[Collected data]
━━━━━━━━━━━━━━━━━━━━━━━━━━━━━━

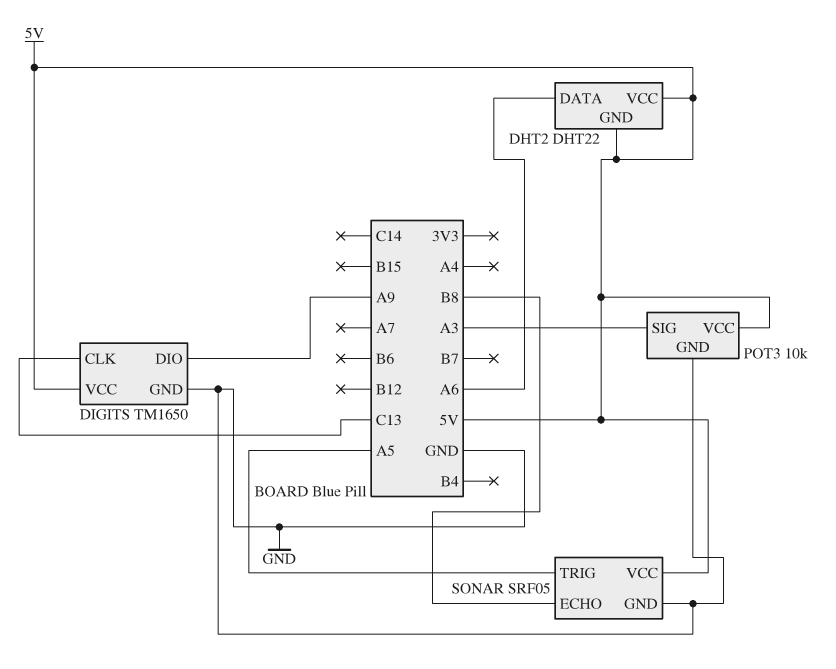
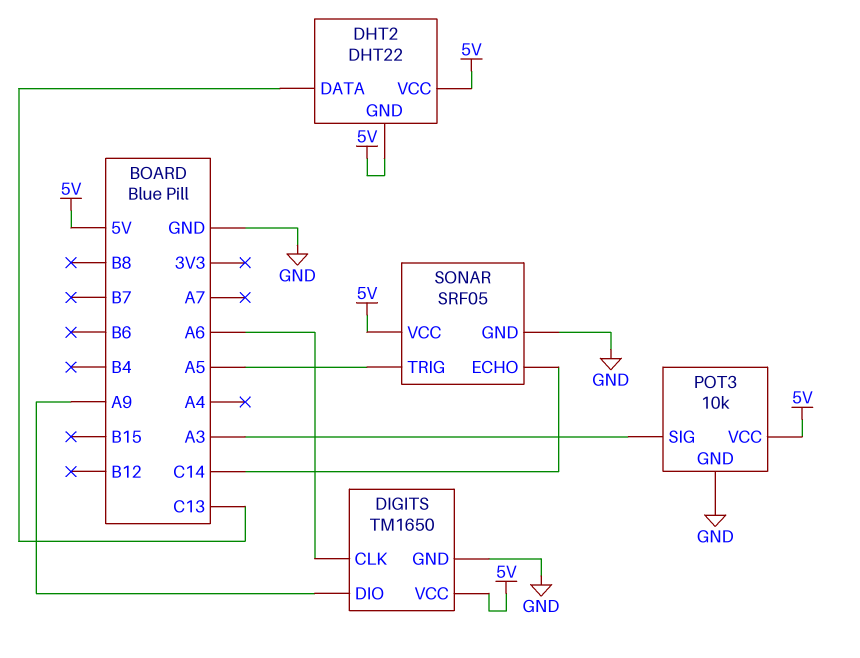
DHT2 pin DATA: A6 -> C13
DIGITS pin CLK: C13 -> A6
SONAR pin ECHO: B8 -> C14

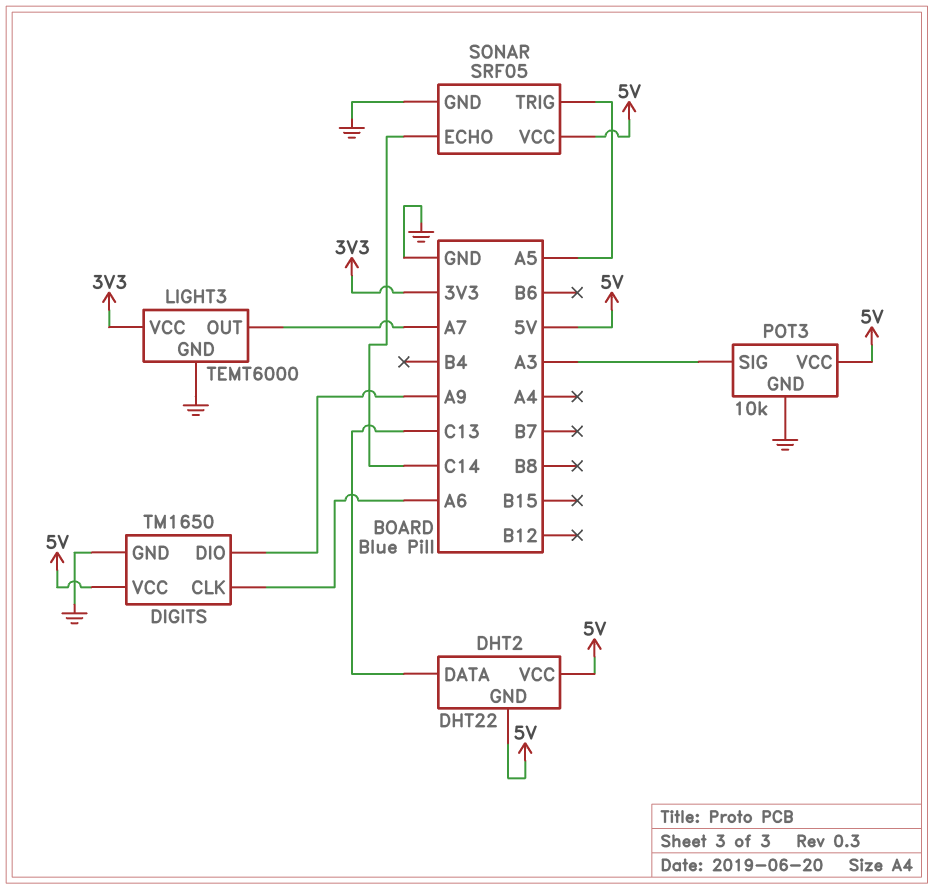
LIGHT3: none -> TEMT6000
LIGHT3 pin GND: none -> GND
LIGHT3 pin OUT: none -> A7
LIGHT3 pin VCC: none -> 3V3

━━━━━━━━━━━━━━━━━━━━━━━━━━━━━━

## WORK TASK:
Repeat the data in full, exactly as it stands, but drop every picture.

## OUTPUT FOR THIS EXERCISE:
DHT2 pin DATA: A6 -> C13
DIGITS pin CLK: C13 -> A6
SONAR pin ECHO: B8 -> C14

LIGHT3: none -> TEMT6000
LIGHT3 pin GND: none -> GND
LIGHT3 pin OUT: none -> A7
LIGHT3 pin VCC: none -> 3V3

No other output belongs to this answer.